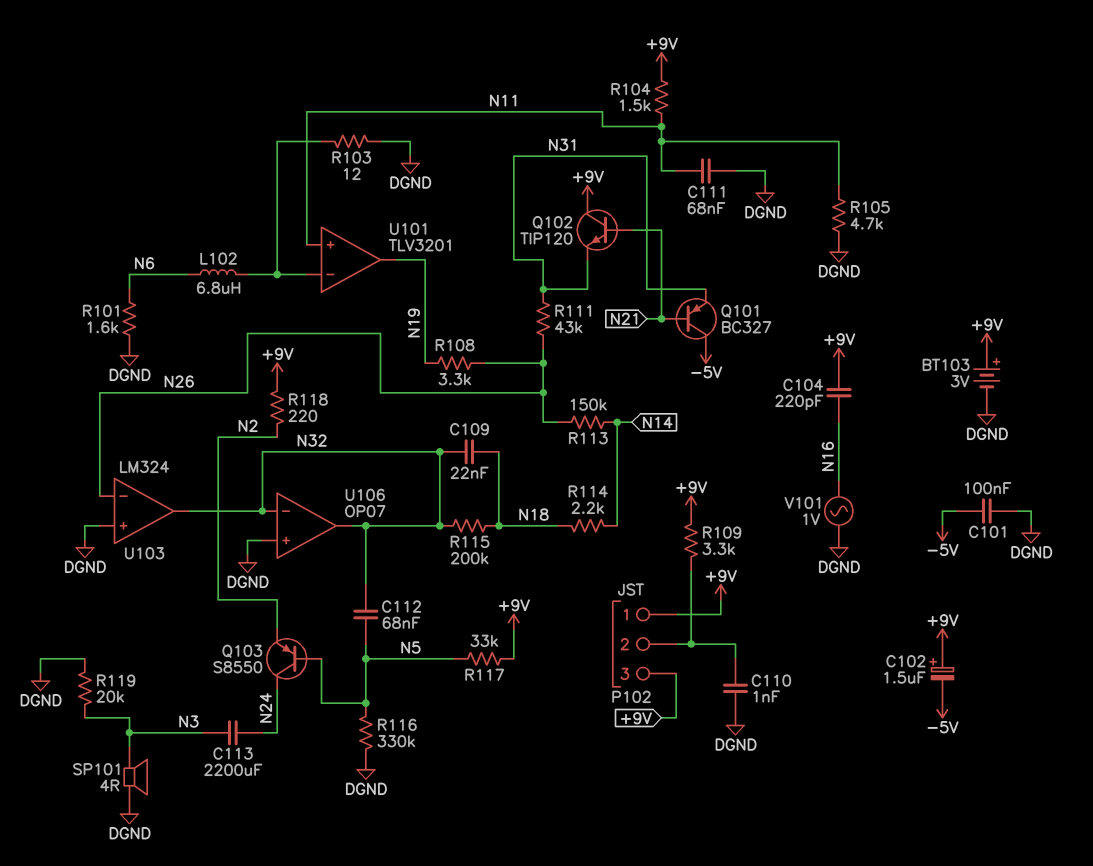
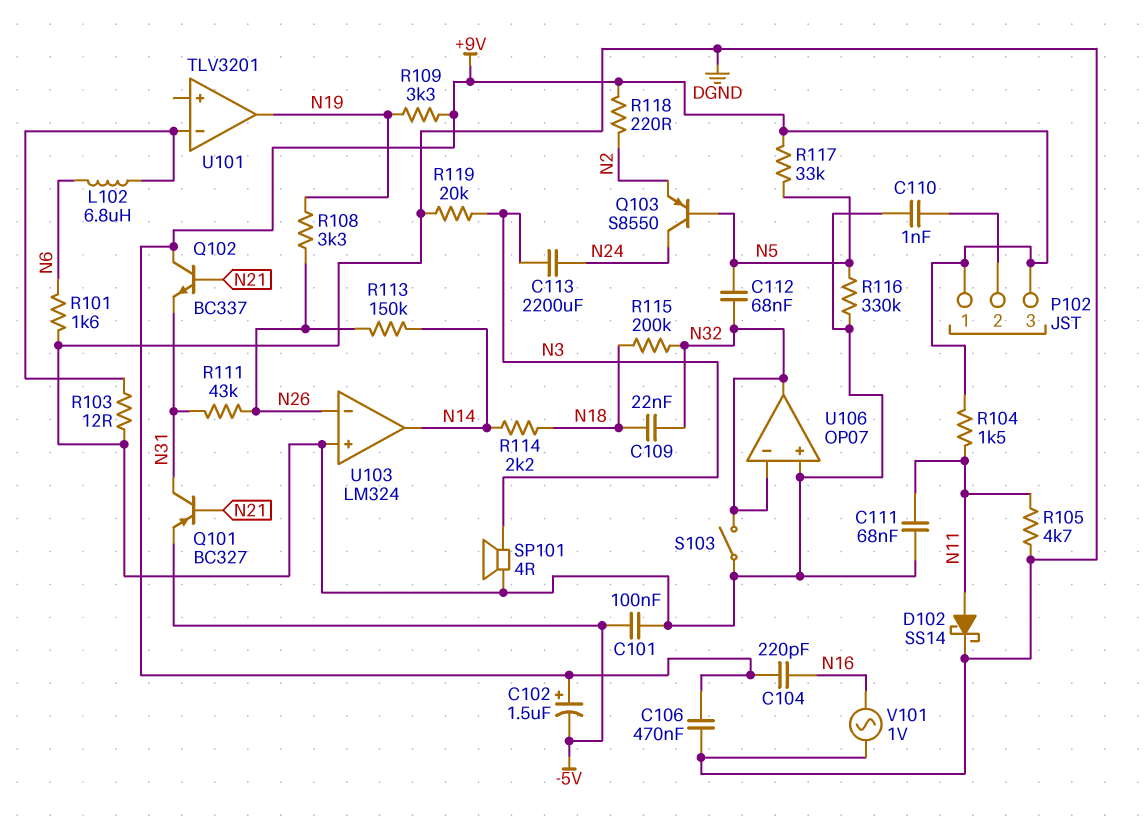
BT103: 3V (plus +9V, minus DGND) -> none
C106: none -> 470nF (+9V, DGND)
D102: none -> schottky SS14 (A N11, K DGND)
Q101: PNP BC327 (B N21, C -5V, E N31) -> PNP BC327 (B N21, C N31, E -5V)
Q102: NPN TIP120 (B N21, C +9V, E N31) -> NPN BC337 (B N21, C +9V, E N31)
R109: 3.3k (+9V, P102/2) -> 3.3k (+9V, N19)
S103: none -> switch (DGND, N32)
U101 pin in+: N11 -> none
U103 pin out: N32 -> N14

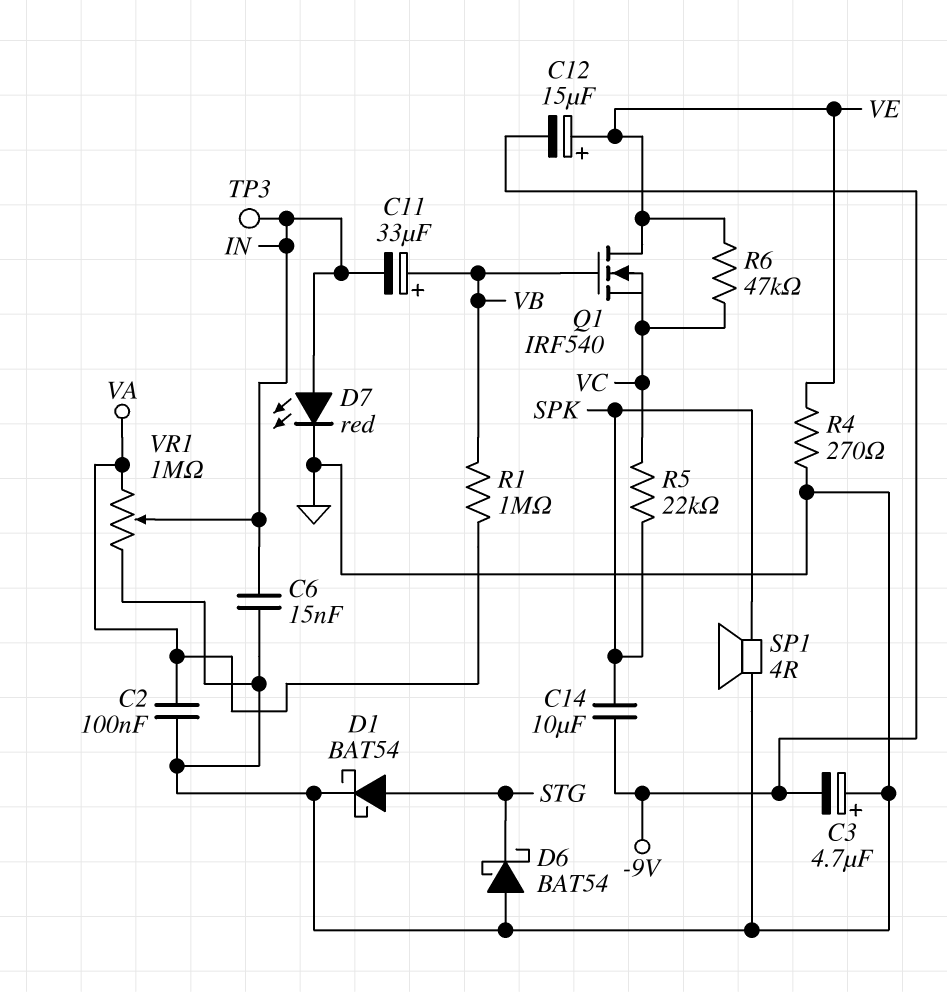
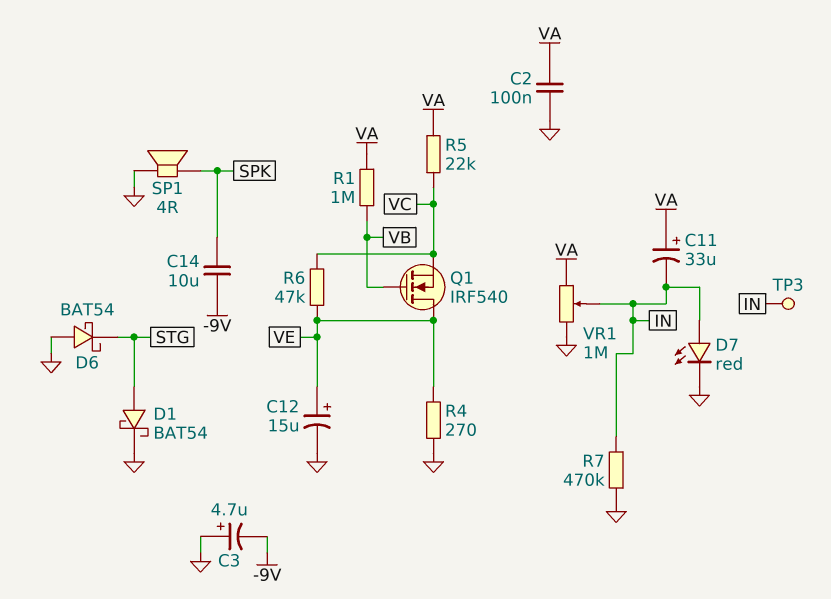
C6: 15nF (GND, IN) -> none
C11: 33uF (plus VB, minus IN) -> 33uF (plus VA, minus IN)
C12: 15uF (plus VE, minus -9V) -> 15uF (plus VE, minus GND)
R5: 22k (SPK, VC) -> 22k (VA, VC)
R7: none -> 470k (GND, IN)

☆ ☆ ☆ ☆ ☆

The whole listing should be transcribed exactly, though its pictures must be left out.

BT103: 3V (plus +9V, minus DGND) -> none
C106: none -> 470nF (+9V, DGND)
D102: none -> schottky SS14 (A N11, K DGND)
Q101: PNP BC327 (B N21, C -5V, E N31) -> PNP BC327 (B N21, C N31, E -5V)
Q102: NPN TIP120 (B N21, C +9V, E N31) -> NPN BC337 (B N21, C +9V, E N31)
R109: 3.3k (+9V, P102/2) -> 3.3k (+9V, N19)
S103: none -> switch (DGND, N32)
U101 pin in+: N11 -> none
U103 pin out: N32 -> N14

C6: 15nF (GND, IN) -> none
C11: 33uF (plus VB, minus IN) -> 33uF (plus VA, minus IN)
C12: 15uF (plus VE, minus -9V) -> 15uF (plus VE, minus GND)
R5: 22k (SPK, VC) -> 22k (VA, VC)
R7: none -> 470k (GND, IN)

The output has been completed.